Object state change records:
━━━━
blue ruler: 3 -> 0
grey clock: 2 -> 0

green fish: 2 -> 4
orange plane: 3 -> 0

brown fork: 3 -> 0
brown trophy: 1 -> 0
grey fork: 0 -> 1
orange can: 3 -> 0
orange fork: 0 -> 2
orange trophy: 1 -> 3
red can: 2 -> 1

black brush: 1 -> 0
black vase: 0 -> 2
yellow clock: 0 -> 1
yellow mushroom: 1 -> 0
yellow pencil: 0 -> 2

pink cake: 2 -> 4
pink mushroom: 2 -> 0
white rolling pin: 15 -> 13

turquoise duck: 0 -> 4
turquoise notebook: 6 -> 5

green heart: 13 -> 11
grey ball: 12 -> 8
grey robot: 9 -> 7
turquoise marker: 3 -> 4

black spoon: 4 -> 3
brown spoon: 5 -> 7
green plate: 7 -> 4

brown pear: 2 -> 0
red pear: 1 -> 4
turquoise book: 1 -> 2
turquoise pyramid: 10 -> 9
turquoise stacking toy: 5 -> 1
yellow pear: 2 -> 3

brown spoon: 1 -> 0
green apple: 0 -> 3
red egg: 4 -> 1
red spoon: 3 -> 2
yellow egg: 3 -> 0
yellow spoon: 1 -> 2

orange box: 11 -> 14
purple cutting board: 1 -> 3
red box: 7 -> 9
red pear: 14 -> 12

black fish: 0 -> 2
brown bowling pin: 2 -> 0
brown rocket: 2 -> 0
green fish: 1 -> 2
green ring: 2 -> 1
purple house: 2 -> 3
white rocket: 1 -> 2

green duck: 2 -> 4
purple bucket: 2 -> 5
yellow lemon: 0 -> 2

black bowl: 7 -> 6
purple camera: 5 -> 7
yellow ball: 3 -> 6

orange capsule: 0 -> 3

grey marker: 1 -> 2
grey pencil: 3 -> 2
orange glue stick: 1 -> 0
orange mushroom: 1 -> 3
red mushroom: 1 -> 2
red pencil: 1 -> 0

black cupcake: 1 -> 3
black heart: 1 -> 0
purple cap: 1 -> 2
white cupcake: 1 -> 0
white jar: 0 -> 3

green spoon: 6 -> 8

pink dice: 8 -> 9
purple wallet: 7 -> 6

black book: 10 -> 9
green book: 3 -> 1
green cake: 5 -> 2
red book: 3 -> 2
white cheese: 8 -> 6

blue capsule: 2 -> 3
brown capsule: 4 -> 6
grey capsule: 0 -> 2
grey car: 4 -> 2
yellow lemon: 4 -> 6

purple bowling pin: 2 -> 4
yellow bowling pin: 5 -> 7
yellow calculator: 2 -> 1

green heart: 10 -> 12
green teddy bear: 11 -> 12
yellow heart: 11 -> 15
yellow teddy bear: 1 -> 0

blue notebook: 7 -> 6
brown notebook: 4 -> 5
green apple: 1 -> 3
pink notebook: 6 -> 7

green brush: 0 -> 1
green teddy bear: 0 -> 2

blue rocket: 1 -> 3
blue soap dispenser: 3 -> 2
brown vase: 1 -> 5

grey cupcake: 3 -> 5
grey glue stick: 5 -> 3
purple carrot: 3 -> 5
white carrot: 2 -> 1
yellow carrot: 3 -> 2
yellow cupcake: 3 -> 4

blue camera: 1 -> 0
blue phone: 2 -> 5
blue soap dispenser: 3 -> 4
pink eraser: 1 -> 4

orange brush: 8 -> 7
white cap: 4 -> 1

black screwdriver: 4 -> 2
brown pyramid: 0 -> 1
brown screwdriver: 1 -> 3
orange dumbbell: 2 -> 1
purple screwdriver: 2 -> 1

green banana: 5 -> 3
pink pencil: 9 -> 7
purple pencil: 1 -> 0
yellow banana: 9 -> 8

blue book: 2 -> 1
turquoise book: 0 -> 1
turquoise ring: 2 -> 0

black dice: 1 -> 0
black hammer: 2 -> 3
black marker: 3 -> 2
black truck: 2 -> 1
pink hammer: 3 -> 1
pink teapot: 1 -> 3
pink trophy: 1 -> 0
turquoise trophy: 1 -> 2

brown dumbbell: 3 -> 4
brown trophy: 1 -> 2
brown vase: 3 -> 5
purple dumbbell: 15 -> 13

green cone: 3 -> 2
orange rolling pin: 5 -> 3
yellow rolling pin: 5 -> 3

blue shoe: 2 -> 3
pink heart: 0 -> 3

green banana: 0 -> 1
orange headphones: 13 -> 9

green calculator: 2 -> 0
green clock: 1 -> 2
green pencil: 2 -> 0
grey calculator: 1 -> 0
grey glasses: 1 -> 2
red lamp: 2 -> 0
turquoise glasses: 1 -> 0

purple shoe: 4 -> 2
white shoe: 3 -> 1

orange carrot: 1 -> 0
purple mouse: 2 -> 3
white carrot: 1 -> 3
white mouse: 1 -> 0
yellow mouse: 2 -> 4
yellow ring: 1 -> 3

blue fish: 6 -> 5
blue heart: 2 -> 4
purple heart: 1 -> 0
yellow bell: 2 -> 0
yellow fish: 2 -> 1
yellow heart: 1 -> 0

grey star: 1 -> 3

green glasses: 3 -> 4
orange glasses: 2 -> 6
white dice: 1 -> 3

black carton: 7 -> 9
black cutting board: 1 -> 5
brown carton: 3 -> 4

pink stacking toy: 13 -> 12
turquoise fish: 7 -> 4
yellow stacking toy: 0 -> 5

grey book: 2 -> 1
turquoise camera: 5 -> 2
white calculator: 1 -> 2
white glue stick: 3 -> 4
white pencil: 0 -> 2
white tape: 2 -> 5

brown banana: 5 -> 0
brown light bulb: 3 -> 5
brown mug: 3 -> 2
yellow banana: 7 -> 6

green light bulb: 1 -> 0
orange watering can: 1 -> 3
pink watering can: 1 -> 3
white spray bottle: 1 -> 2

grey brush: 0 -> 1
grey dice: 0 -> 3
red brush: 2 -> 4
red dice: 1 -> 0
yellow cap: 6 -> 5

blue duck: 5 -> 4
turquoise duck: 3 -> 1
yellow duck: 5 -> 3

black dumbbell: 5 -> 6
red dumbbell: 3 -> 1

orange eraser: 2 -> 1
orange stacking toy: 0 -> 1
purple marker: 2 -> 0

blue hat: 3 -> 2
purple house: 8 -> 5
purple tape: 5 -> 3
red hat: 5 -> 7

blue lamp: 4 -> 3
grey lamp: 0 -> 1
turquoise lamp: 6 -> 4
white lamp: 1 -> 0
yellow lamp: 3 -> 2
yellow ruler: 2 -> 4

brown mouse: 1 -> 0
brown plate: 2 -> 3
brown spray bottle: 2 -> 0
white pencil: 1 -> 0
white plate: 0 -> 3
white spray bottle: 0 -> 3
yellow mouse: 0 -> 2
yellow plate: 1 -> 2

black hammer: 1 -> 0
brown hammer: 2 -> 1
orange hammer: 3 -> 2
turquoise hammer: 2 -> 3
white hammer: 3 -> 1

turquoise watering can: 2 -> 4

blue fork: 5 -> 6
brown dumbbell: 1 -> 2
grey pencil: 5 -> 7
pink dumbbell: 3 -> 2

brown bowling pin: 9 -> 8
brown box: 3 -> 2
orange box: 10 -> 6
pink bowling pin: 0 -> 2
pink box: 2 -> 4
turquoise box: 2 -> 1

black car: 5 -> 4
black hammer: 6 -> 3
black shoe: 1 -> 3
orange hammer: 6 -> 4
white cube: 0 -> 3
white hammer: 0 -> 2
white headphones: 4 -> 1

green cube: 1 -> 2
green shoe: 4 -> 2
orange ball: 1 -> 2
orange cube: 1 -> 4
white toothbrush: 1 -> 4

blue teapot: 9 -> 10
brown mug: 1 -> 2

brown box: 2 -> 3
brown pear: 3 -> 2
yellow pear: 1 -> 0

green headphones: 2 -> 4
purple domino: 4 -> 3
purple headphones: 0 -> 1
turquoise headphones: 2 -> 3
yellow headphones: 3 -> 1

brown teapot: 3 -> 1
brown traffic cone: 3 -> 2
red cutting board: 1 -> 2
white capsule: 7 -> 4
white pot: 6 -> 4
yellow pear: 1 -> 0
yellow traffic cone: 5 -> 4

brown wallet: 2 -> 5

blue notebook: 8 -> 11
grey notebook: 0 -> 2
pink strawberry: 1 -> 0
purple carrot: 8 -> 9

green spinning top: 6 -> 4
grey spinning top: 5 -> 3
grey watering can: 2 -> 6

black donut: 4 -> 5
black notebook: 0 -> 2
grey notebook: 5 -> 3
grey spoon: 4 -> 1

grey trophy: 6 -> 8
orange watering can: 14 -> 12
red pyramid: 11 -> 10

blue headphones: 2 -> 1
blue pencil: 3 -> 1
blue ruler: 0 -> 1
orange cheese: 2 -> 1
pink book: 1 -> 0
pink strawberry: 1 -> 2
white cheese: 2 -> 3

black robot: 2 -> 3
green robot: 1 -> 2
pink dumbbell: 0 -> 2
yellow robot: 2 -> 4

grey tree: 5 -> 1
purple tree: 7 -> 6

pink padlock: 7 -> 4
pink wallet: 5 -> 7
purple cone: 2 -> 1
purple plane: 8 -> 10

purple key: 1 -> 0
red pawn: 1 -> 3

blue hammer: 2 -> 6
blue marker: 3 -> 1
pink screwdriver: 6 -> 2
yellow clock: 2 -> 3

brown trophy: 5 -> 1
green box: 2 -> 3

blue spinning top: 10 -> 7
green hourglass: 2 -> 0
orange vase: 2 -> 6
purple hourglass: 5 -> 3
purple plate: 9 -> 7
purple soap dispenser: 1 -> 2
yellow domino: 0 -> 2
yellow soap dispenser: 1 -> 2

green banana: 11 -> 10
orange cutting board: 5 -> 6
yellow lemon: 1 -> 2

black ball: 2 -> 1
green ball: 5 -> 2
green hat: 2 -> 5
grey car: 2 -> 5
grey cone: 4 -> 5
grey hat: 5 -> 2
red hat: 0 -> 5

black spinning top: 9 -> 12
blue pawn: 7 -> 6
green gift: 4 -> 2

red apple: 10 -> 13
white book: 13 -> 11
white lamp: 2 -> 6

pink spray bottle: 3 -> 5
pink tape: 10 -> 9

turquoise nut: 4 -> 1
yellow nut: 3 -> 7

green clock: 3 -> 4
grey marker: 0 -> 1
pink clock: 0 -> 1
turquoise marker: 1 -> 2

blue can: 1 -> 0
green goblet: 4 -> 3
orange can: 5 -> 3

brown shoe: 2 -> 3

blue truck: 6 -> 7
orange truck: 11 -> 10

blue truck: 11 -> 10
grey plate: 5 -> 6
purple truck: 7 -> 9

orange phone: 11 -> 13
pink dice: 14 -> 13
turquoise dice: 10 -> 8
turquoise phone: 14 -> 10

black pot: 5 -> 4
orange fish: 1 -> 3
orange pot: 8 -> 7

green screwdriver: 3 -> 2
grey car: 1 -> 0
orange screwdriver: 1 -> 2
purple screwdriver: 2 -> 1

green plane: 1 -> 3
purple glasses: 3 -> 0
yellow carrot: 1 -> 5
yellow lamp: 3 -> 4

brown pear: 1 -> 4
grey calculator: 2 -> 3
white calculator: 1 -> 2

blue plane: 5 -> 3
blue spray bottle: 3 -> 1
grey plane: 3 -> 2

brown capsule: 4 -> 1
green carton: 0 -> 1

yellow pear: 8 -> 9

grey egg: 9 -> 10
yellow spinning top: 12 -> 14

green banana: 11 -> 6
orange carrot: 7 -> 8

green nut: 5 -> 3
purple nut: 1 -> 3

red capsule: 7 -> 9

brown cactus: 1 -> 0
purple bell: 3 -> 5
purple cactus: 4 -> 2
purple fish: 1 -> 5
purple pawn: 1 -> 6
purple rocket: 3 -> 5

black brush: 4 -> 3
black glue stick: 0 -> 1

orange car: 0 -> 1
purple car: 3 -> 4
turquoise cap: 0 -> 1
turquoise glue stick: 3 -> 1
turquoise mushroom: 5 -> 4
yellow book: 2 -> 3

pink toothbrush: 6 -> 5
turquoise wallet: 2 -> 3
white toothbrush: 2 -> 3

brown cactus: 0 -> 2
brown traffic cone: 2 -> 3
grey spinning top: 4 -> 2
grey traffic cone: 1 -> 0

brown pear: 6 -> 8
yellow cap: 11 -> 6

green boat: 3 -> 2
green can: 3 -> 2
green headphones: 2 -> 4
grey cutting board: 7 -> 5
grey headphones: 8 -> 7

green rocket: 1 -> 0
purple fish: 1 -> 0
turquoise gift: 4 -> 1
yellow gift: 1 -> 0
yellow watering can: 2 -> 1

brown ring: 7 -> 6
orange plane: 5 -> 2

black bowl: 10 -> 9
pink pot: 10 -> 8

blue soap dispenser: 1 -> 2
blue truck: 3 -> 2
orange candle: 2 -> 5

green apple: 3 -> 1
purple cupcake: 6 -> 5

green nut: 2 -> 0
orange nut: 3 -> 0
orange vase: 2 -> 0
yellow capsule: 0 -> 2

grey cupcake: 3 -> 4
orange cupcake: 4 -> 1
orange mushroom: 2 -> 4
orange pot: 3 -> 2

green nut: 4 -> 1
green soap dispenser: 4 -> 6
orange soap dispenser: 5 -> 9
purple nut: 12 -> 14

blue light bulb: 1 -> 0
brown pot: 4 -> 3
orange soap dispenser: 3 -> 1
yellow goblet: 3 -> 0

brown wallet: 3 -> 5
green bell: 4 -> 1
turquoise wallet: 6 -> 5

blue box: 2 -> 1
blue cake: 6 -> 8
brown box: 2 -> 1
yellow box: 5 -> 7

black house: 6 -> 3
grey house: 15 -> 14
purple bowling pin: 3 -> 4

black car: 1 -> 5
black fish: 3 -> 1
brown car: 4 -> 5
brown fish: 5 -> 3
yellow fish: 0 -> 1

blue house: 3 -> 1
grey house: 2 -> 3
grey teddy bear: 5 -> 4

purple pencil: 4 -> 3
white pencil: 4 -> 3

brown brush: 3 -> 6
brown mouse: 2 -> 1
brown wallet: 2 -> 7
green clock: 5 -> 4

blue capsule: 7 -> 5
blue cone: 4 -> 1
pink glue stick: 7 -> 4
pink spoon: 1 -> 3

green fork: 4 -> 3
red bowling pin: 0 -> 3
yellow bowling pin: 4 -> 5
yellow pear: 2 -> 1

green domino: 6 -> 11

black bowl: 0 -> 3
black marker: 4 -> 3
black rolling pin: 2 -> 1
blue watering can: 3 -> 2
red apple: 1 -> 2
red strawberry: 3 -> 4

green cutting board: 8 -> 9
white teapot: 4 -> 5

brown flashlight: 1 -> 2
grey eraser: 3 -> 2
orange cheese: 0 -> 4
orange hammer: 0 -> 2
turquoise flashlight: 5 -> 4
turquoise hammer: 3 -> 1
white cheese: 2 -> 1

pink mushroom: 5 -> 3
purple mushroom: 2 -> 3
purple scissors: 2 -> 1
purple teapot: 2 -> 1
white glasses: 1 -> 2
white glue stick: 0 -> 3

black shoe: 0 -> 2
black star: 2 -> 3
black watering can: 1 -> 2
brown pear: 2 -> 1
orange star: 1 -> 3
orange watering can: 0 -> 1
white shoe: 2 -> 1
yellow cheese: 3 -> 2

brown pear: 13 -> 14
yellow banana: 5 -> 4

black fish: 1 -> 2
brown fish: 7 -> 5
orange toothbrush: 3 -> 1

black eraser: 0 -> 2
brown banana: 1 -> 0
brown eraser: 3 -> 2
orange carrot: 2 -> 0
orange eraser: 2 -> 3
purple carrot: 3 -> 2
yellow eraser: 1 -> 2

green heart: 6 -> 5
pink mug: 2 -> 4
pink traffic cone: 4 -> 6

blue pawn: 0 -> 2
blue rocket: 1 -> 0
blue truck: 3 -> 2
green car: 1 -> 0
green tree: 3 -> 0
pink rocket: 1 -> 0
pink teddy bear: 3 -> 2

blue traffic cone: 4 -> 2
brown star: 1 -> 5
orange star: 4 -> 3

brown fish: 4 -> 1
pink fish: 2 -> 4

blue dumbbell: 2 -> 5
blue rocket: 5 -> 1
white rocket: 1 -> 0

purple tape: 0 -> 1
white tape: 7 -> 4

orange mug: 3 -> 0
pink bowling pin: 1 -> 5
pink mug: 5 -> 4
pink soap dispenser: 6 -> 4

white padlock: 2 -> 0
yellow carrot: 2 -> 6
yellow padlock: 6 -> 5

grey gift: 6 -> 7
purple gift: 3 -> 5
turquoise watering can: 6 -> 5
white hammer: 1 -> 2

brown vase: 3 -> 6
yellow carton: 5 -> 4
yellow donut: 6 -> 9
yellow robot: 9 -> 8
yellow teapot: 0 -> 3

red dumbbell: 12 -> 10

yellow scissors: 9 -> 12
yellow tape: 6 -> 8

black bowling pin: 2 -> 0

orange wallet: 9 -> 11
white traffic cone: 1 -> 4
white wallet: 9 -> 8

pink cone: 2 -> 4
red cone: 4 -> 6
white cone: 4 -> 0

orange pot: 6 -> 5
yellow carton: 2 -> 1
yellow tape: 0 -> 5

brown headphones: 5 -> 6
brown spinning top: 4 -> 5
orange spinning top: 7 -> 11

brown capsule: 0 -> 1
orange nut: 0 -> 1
━━━━
Problem details
In the entries above, find the line with "black hammer: 2 -> 3" and the line with "black dumbbell: 5 -> 6", then restate word for word both of them and every line between, with nothing more.

Solution
black hammer: 2 -> 3
black marker: 3 -> 2
black truck: 2 -> 1
pink hammer: 3 -> 1
pink teapot: 1 -> 3
pink trophy: 1 -> 0
turquoise trophy: 1 -> 2

brown dumbbell: 3 -> 4
brown trophy: 1 -> 2
brown vase: 3 -> 5
purple dumbbell: 15 -> 13

green cone: 3 -> 2
orange rolling pin: 5 -> 3
yellow rolling pin: 5 -> 3

blue shoe: 2 -> 3
pink heart: 0 -> 3

green banana: 0 -> 1
orange headphones: 13 -> 9

green calculator: 2 -> 0
green clock: 1 -> 2
green pencil: 2 -> 0
grey calculator: 1 -> 0
grey glasses: 1 -> 2
red lamp: 2 -> 0
turquoise glasses: 1 -> 0

purple shoe: 4 -> 2
white shoe: 3 -> 1

orange carrot: 1 -> 0
purple mouse: 2 -> 3
white carrot: 1 -> 3
white mouse: 1 -> 0
yellow mouse: 2 -> 4
yellow ring: 1 -> 3

blue fish: 6 -> 5
blue heart: 2 -> 4
purple heart: 1 -> 0
yellow bell: 2 -> 0
yellow fish: 2 -> 1
yellow heart: 1 -> 0

grey star: 1 -> 3

green glasses: 3 -> 4
orange glasses: 2 -> 6
white dice: 1 -> 3

black carton: 7 -> 9
black cutting board: 1 -> 5
brown carton: 3 -> 4

pink stacking toy: 13 -> 12
turquoise fish: 7 -> 4
yellow stacking toy: 0 -> 5

grey book: 2 -> 1
turquoise camera: 5 -> 2
white calculator: 1 -> 2
white glue stick: 3 -> 4
white pencil: 0 -> 2
white tape: 2 -> 5

brown banana: 5 -> 0
brown light bulb: 3 -> 5
brown mug: 3 -> 2
yellow banana: 7 -> 6

green light bulb: 1 -> 0
orange watering can: 1 -> 3
pink watering can: 1 -> 3
white spray bottle: 1 -> 2

grey brush: 0 -> 1
grey dice: 0 -> 3
red brush: 2 -> 4
red dice: 1 -> 0
yellow cap: 6 -> 5

blue duck: 5 -> 4
turquoise duck: 3 -> 1
yellow duck: 5 -> 3

black dumbbell: 5 -> 6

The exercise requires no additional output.